Task brief: A faithful copy is required: transcribe each line below exactly, minus the pictures.

Supplied information:
---------------
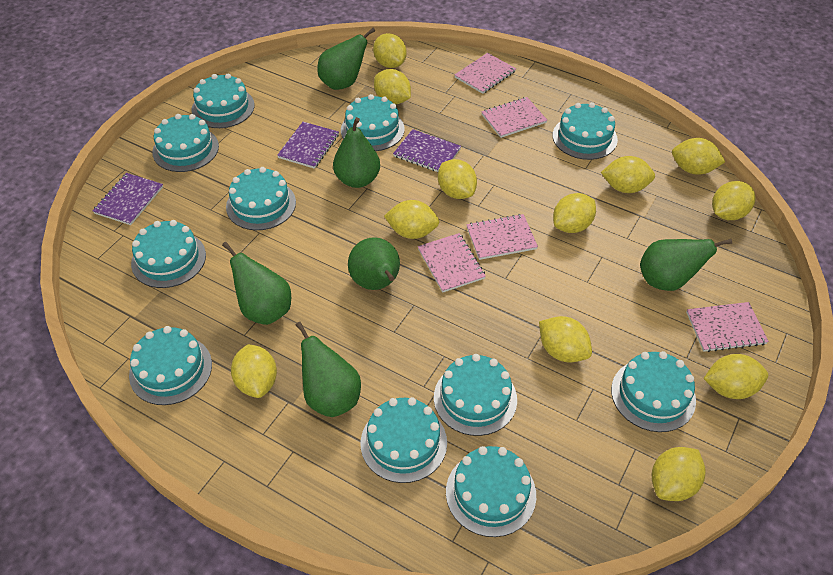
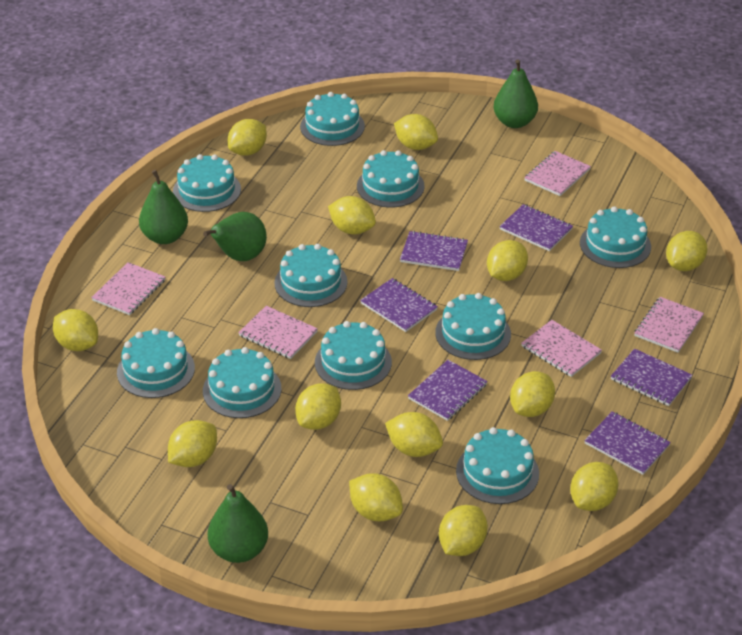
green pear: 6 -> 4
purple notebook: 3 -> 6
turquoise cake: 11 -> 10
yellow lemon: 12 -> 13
---------------
Response for this exercise:
green pear: 6 -> 4
purple notebook: 3 -> 6
turquoise cake: 11 -> 10
yellow lemon: 12 -> 13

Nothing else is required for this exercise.